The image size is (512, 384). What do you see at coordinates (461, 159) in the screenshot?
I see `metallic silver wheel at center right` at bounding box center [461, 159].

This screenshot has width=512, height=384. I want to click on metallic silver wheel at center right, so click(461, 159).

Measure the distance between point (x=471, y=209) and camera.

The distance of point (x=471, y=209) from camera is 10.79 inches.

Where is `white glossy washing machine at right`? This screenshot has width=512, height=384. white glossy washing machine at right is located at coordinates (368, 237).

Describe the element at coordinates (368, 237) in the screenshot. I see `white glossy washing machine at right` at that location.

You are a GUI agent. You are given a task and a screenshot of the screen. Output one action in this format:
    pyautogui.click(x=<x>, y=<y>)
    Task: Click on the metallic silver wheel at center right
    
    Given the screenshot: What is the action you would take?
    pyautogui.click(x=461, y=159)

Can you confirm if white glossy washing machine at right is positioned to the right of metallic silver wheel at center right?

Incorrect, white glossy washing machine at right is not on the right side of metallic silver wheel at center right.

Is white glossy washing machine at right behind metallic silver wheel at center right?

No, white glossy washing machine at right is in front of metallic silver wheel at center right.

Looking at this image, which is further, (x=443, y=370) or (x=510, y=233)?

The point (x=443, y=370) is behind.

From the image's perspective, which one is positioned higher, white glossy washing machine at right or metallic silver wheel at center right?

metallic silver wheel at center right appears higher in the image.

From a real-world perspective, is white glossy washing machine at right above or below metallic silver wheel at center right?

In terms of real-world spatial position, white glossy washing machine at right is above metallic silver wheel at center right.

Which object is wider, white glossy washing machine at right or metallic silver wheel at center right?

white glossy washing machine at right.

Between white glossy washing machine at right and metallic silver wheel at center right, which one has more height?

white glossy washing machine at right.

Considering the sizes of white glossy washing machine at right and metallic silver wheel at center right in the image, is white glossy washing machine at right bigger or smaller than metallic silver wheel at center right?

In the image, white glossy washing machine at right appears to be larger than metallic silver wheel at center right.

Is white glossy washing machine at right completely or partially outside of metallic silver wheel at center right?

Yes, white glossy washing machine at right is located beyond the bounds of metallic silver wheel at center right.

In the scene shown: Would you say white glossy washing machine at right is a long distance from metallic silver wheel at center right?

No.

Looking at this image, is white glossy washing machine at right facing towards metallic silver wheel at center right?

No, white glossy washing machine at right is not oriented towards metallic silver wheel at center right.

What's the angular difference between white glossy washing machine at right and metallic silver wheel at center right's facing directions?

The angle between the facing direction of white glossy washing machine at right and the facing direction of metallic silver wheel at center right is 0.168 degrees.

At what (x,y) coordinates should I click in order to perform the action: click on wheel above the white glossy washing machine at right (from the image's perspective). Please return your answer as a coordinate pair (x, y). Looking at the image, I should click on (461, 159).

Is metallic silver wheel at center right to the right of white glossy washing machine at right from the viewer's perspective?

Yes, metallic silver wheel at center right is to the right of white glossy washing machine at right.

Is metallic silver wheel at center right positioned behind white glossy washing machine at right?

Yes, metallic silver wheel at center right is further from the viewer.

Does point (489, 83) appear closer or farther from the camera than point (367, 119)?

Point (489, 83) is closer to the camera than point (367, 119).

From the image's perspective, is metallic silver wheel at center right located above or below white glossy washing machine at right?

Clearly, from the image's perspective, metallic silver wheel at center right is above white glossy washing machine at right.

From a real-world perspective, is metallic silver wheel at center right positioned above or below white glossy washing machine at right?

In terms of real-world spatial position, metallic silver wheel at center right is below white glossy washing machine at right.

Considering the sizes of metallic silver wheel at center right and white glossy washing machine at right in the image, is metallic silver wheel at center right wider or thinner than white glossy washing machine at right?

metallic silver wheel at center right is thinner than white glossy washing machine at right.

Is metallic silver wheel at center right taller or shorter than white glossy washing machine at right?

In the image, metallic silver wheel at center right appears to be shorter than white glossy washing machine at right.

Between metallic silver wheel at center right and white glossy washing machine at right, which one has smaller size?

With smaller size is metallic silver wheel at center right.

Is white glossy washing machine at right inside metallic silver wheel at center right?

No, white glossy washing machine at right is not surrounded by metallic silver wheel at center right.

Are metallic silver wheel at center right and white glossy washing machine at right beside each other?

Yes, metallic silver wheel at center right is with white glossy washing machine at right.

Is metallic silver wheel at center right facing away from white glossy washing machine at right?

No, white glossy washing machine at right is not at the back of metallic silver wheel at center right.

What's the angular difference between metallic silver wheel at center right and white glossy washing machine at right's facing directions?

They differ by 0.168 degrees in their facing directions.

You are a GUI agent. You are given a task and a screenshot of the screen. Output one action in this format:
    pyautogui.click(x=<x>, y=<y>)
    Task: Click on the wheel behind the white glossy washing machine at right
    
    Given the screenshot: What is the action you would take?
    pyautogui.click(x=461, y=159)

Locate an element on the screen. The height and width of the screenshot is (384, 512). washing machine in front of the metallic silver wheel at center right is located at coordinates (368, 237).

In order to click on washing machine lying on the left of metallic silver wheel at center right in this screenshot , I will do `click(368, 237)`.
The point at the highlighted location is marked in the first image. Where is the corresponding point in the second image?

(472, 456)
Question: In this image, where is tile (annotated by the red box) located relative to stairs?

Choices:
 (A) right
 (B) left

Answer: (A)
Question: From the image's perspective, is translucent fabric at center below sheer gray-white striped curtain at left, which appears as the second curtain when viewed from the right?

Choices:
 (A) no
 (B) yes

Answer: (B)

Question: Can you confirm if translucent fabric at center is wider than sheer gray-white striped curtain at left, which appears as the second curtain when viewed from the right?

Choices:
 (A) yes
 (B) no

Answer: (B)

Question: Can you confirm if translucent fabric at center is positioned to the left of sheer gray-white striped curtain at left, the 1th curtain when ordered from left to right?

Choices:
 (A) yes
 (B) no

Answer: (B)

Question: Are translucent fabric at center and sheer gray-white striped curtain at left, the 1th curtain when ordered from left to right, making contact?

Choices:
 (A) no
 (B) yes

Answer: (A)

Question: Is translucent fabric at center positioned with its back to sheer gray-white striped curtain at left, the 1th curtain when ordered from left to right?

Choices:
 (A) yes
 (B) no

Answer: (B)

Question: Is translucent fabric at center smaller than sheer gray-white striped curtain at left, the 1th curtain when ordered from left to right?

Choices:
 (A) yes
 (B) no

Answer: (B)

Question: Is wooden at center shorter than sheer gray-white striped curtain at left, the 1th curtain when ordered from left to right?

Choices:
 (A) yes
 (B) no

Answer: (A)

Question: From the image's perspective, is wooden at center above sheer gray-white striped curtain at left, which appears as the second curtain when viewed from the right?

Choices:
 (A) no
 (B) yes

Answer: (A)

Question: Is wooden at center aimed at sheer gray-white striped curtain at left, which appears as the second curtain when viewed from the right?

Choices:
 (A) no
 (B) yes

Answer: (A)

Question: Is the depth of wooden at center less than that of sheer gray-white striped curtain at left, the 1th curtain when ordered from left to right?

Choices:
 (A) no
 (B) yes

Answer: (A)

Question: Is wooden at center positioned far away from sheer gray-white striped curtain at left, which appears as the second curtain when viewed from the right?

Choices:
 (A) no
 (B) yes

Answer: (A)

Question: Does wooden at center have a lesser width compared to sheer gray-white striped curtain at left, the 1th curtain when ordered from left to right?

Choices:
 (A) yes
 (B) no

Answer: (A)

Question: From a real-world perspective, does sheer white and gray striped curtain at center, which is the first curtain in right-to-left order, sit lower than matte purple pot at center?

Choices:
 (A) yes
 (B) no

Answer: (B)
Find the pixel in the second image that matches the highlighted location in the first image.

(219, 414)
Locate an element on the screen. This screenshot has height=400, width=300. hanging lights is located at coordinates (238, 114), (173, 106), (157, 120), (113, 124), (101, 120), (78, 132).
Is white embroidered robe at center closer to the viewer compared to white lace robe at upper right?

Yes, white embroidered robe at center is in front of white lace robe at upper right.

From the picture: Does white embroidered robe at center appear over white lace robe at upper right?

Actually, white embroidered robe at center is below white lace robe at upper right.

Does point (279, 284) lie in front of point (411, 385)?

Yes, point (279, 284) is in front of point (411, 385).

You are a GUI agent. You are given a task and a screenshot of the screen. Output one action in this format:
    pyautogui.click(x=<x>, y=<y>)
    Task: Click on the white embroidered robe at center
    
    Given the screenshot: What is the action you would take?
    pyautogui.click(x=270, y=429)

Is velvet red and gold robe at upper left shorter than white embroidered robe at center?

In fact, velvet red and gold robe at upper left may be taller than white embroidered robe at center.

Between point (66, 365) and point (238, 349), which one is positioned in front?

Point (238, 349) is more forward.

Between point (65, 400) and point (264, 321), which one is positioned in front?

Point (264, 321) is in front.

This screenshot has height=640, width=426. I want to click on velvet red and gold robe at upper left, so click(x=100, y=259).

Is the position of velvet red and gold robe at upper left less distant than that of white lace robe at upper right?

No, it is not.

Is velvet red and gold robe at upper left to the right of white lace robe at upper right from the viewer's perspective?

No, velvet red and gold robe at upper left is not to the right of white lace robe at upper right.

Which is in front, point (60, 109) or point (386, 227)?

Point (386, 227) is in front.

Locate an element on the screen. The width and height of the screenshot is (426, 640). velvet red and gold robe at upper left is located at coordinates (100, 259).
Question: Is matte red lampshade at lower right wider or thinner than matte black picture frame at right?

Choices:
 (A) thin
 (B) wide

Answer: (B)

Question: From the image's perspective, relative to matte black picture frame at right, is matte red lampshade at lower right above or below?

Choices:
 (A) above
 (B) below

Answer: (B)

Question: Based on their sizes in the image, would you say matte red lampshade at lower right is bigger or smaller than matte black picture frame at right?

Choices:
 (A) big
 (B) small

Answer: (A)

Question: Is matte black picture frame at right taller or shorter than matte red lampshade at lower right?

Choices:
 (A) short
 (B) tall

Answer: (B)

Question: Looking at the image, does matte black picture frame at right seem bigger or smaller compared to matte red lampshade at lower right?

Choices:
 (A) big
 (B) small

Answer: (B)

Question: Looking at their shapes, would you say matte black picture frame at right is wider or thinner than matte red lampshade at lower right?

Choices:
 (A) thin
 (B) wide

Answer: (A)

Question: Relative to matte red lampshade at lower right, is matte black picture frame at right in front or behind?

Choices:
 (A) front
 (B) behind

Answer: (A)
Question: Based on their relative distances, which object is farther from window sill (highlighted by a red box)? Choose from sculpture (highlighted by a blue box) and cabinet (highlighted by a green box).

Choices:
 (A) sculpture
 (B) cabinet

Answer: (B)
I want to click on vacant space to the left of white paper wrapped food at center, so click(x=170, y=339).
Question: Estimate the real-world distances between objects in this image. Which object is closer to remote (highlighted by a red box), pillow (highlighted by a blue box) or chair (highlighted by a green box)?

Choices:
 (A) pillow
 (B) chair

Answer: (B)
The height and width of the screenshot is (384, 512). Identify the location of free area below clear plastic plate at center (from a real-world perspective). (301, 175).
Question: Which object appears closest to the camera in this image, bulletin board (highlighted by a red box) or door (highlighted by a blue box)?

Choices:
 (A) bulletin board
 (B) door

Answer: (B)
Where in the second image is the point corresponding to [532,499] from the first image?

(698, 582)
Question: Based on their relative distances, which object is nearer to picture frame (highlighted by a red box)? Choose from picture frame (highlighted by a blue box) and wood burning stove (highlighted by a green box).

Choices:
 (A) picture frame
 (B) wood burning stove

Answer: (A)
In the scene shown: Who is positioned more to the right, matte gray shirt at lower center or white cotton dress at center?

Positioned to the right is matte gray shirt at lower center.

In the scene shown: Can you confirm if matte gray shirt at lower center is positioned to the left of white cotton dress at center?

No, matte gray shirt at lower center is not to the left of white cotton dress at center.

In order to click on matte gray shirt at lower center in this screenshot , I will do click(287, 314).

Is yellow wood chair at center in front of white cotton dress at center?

▸ **What this task involves**: Can you lay out the records above as a JSON list of strings, one string per line with blank lines left out, covering everything from the first line of the records through the line that contains "Describe the element", inclusive?

▸ **Result of this exercise**:
[
  "The image size is (512, 384). What do you see at coordinates (461, 159) in the screenshot?",
  "I see `metallic silver wheel at center right` at bounding box center [461, 159].",
  "This screenshot has width=512, height=384. I want to click on metallic silver wheel at center right, so click(461, 159).",
  "Measure the distance between point (x=471, y=209) and camera.",
  "The distance of point (x=471, y=209) from camera is 10.79 inches.",
  "Where is `white glossy washing machine at right`? This screenshot has width=512, height=384. white glossy washing machine at right is located at coordinates (368, 237).",
  "Describe the element at coordinates (368, 237) in the screenshot. I see `white glossy washing machine at right` at that location."
]